─── Records provided

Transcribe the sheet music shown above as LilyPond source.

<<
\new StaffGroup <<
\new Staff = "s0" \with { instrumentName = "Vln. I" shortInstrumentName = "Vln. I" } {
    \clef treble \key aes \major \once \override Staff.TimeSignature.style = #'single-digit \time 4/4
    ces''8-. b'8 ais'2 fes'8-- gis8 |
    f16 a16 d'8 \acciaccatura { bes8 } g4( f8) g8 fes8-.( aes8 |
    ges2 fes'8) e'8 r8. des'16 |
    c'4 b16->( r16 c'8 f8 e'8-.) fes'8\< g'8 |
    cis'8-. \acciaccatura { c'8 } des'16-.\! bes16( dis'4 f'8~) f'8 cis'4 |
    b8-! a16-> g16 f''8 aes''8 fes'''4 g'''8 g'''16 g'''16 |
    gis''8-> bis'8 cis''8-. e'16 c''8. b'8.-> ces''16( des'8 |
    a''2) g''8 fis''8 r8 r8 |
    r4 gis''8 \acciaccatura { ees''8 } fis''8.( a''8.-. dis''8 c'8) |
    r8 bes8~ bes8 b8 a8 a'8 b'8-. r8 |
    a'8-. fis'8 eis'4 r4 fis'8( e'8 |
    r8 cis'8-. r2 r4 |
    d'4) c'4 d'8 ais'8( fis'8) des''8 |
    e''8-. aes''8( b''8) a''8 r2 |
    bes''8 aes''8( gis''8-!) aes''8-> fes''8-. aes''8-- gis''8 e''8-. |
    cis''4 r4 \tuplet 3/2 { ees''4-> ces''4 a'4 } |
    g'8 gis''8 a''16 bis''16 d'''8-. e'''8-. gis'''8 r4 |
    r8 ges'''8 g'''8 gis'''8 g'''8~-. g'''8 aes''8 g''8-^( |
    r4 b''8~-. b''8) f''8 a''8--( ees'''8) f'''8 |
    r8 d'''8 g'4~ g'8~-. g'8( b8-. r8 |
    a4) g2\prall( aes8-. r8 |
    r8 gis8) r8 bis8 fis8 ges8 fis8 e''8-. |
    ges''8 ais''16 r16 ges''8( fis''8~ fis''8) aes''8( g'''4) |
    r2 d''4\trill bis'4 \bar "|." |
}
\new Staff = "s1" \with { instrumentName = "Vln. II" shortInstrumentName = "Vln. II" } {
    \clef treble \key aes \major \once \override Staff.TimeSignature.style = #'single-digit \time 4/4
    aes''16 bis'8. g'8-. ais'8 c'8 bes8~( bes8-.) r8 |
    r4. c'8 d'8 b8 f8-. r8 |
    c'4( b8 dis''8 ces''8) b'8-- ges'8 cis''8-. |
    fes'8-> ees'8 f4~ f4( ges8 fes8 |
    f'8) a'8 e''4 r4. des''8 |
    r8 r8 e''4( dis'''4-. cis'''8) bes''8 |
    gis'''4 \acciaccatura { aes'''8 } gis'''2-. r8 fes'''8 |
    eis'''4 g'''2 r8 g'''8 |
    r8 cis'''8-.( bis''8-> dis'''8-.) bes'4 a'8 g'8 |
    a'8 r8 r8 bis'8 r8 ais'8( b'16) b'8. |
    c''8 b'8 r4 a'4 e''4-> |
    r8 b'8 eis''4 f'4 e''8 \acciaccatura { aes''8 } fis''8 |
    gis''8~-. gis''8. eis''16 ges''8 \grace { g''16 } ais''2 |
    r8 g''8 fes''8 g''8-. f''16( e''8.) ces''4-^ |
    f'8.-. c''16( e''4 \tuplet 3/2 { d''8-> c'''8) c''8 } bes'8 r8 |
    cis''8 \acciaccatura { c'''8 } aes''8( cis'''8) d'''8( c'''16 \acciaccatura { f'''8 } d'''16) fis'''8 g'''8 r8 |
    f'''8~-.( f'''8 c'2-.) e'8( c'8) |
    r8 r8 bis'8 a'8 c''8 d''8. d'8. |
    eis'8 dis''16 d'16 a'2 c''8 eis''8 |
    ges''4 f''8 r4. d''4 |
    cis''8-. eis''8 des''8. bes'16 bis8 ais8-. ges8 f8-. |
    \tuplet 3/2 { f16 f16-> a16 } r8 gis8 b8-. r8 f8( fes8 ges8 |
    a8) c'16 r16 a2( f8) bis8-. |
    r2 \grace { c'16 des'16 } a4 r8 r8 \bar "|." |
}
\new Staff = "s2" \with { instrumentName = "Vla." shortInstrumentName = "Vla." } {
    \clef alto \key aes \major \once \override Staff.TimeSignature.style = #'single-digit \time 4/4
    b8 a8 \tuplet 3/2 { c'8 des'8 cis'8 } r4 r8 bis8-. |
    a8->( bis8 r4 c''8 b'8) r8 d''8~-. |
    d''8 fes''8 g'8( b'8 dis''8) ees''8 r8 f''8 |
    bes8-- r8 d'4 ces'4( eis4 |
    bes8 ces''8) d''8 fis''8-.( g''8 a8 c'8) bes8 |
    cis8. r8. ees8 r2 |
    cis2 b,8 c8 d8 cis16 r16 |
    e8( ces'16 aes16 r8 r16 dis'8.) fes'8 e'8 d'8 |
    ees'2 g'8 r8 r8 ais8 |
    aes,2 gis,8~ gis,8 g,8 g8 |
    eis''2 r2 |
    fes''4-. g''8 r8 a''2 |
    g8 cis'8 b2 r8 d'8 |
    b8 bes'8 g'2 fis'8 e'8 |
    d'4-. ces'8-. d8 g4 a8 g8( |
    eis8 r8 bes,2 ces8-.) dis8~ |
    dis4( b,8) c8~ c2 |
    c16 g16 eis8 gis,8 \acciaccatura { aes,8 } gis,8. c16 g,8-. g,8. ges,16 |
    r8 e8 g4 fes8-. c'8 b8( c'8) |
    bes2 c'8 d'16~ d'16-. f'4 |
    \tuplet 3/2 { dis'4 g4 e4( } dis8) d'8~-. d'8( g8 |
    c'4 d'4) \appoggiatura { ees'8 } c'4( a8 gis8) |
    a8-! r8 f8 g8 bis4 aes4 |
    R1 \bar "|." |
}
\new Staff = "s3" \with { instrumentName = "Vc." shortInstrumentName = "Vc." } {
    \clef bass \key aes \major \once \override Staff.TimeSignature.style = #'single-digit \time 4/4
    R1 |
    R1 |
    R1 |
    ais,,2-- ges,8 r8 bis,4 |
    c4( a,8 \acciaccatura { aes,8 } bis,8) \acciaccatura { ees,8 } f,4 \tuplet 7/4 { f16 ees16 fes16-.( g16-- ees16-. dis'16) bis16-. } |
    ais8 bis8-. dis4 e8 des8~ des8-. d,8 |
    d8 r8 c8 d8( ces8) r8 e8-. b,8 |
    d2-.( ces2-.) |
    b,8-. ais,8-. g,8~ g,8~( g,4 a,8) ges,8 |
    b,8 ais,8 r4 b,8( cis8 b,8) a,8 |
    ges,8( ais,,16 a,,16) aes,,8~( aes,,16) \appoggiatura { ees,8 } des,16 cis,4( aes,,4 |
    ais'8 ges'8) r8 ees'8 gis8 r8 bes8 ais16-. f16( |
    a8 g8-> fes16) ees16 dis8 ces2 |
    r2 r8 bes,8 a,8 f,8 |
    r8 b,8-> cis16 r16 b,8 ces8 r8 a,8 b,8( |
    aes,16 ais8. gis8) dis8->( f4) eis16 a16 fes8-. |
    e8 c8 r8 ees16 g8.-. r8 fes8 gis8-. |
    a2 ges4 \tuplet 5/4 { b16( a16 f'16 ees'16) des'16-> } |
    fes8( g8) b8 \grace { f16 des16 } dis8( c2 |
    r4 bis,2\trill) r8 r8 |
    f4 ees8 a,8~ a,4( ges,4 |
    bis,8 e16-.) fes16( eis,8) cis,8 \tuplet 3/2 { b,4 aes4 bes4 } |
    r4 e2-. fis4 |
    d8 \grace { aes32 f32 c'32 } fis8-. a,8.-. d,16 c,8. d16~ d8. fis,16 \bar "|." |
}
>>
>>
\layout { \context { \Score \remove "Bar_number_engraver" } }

──────

• _Stated exercise_: How many lines in the entries above contain the string "once", matching case exactly? Give only the number.

• _Output of the exercise_: 4